Brief —
From the records below, pull out every line that contains the word "metallic".

Records
***

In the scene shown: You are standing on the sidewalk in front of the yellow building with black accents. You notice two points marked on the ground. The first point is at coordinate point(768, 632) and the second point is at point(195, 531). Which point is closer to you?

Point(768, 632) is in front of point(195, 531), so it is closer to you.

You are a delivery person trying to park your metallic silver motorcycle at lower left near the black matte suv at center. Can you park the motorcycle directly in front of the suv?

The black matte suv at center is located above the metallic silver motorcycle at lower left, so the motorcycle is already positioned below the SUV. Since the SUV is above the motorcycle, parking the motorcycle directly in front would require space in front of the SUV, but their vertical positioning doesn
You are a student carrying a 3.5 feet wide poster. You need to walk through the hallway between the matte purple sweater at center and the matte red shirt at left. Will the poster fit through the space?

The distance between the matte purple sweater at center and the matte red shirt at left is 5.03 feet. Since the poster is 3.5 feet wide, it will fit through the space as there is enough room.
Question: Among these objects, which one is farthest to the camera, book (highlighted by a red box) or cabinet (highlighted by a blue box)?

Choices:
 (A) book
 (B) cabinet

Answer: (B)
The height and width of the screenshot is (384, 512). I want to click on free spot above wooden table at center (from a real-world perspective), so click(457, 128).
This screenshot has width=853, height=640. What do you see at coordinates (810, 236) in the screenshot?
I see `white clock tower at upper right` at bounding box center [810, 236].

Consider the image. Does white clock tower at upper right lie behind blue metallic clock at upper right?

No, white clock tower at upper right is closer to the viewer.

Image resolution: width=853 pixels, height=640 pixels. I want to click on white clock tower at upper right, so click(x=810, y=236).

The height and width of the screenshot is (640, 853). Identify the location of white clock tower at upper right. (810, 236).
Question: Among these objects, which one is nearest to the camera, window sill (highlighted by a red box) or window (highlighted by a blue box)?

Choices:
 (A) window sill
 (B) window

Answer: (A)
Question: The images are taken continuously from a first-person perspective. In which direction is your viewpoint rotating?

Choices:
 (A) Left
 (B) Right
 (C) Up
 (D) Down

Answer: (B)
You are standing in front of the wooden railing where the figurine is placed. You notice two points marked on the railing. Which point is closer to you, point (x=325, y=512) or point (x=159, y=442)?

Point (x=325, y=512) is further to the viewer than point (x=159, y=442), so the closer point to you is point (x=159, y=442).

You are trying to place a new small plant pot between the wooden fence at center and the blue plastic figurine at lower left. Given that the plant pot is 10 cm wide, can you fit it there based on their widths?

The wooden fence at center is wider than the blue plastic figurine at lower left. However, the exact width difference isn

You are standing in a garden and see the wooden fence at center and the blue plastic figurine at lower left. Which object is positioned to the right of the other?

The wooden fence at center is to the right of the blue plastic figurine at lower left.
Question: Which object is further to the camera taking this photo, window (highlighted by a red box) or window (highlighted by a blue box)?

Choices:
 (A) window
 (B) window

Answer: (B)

***

Result of this task —
You are a delivery person trying to park your metallic silver motorcycle at lower left near the black matte suv at center. Can you park the motorcycle directly in front of the suv?
The black matte suv at center is located above the metallic silver motorcycle at lower left, so the motorcycle is already positioned below the SUV. Since the SUV is above the motorcycle, parking the motorcycle directly in front would require space in front of the SUV, but their vertical positioning doesn
Consider the image. Does white clock tower at upper right lie behind blue metallic clock at upper right?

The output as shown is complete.